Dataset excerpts
= Beginning of Section =

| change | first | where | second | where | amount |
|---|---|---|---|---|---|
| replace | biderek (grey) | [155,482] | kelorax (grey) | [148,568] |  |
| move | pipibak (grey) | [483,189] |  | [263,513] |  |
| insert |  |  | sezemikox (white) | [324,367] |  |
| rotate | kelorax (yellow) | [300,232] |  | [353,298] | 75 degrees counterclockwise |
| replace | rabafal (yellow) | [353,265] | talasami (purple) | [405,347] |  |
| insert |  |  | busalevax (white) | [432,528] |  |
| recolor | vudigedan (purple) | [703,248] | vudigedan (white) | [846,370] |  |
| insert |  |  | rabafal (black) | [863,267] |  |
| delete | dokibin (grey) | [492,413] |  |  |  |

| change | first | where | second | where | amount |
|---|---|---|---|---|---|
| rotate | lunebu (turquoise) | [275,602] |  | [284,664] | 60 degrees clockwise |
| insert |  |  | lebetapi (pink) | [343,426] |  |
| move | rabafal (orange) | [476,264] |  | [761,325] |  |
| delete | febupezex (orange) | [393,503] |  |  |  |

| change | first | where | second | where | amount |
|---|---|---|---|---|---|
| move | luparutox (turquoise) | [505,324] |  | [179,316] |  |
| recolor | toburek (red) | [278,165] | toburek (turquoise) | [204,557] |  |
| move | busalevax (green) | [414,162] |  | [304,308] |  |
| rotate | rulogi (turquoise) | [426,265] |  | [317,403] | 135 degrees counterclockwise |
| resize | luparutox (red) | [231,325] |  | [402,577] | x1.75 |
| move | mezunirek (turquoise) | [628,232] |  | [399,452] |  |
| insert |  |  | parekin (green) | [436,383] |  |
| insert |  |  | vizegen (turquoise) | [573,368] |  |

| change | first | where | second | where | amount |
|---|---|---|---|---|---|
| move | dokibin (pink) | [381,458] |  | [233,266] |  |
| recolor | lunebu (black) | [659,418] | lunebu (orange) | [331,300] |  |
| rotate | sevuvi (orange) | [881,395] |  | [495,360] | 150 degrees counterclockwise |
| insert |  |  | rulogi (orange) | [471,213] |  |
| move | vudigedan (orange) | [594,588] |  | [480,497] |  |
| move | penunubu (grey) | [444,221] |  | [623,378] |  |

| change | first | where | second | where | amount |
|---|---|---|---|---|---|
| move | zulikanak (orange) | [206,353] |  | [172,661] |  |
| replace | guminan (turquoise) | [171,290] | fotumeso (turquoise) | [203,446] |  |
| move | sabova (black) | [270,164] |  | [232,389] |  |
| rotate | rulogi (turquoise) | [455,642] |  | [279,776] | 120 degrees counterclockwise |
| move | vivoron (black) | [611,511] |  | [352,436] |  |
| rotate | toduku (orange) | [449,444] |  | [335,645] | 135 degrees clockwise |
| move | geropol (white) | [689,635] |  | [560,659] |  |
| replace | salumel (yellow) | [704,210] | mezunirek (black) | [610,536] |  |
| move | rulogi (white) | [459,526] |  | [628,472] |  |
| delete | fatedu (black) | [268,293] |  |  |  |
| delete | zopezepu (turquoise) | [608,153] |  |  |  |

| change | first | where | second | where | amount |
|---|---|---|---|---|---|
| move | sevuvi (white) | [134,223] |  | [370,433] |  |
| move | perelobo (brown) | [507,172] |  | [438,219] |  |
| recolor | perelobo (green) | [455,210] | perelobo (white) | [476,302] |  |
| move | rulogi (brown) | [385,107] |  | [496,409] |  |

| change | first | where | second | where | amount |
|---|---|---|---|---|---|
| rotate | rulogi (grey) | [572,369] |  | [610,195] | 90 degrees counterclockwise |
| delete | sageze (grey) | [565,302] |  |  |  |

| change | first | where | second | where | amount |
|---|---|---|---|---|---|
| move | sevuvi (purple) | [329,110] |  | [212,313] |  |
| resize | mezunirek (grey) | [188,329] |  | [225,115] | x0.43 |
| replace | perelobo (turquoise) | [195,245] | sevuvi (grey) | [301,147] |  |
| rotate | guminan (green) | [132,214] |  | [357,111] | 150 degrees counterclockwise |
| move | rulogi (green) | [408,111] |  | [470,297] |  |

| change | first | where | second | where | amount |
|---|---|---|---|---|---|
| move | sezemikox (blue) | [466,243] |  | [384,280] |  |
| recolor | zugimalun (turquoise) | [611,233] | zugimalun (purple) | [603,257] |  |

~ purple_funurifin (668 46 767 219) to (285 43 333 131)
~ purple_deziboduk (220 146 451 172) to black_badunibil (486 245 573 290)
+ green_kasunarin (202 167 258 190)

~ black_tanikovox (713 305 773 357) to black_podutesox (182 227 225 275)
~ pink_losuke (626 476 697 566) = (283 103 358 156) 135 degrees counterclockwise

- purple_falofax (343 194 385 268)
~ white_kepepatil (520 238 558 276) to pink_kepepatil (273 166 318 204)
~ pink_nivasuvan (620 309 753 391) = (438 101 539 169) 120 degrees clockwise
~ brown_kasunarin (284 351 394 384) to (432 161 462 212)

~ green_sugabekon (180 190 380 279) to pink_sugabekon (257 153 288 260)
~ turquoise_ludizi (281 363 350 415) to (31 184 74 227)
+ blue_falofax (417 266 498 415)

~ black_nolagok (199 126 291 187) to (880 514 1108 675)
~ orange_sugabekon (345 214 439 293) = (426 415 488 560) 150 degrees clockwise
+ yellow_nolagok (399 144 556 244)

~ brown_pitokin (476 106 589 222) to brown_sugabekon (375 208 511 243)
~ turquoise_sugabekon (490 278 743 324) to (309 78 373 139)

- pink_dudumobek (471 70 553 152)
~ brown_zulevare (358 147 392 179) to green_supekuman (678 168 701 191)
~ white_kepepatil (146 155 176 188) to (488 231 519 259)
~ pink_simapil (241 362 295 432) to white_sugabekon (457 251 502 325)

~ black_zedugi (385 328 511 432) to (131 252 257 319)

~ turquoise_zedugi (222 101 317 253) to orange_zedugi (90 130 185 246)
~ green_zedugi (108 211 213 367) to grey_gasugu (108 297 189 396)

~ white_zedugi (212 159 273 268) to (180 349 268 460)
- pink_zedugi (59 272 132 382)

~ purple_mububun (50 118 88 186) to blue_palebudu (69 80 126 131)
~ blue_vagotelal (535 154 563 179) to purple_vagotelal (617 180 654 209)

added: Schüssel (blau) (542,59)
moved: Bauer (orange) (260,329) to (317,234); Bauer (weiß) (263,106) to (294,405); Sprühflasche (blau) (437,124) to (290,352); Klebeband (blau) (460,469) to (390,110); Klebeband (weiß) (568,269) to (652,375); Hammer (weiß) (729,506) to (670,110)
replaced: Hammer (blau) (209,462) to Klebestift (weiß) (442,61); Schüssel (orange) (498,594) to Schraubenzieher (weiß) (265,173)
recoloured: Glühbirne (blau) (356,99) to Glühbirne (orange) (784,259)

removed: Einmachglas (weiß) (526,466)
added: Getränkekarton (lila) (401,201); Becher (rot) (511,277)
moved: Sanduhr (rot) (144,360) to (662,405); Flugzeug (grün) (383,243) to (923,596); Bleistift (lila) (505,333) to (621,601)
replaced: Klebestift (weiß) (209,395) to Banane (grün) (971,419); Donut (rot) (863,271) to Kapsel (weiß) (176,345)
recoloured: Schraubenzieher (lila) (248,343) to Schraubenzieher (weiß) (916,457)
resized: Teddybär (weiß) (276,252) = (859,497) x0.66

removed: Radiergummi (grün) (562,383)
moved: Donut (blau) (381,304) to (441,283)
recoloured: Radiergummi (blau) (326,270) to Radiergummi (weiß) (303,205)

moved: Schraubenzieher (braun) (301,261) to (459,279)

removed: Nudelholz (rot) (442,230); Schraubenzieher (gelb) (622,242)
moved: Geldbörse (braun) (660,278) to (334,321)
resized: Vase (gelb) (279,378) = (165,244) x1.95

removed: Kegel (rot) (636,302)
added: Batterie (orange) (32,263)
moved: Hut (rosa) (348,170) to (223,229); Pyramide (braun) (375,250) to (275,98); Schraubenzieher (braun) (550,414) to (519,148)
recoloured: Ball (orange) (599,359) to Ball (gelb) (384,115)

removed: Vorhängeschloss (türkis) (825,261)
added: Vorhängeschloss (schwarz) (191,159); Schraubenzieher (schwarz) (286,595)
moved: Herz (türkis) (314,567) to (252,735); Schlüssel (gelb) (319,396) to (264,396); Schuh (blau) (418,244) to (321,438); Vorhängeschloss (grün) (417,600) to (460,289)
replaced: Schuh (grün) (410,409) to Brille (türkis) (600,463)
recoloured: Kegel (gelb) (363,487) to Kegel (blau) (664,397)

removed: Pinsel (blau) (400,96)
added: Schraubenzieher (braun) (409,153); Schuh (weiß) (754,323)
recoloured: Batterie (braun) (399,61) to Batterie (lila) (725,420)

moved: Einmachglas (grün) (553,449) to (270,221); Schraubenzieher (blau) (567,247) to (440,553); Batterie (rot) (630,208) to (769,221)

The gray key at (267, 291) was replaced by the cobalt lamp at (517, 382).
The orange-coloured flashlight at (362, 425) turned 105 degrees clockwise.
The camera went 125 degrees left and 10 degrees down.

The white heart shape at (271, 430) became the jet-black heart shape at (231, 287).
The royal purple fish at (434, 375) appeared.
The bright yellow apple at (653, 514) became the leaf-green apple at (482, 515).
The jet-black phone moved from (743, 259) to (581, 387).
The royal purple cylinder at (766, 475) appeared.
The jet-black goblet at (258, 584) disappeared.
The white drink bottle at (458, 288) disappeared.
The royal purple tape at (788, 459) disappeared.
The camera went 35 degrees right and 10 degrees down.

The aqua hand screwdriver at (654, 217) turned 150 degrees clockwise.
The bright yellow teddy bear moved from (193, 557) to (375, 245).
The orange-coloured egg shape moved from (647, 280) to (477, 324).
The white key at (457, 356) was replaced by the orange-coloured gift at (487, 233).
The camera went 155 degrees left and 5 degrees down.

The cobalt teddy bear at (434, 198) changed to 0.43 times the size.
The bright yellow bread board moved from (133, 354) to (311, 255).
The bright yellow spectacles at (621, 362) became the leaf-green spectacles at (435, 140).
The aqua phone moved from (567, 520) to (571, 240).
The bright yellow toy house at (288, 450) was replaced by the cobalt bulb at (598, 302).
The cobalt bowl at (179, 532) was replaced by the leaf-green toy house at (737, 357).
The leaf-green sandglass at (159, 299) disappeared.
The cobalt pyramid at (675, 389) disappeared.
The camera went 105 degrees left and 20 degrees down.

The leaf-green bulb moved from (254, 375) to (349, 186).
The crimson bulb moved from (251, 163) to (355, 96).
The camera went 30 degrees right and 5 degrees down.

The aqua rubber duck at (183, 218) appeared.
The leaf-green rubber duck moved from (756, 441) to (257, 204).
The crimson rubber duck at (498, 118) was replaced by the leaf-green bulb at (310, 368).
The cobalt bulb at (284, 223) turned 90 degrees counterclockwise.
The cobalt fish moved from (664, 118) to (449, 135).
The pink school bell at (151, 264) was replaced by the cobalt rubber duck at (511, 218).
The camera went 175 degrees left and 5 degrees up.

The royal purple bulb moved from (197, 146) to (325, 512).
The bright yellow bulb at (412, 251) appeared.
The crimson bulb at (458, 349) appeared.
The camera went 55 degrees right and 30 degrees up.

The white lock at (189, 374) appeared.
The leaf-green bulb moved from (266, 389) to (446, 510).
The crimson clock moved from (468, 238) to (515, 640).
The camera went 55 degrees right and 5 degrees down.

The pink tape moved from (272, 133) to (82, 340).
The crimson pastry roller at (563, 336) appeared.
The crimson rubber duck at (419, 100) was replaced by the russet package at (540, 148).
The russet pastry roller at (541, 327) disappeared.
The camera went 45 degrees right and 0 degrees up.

= End of Section =

Exercise
The entries above hold a line with "43 333 131)" and a later line with "245 573 290)". Write out exactly those lines and all lines between, nothing more.

Reply
~ purple_funurifin (668 46 767 219) to (285 43 333 131)
~ purple_deziboduk (220 146 451 172) to black_badunibil (486 245 573 290)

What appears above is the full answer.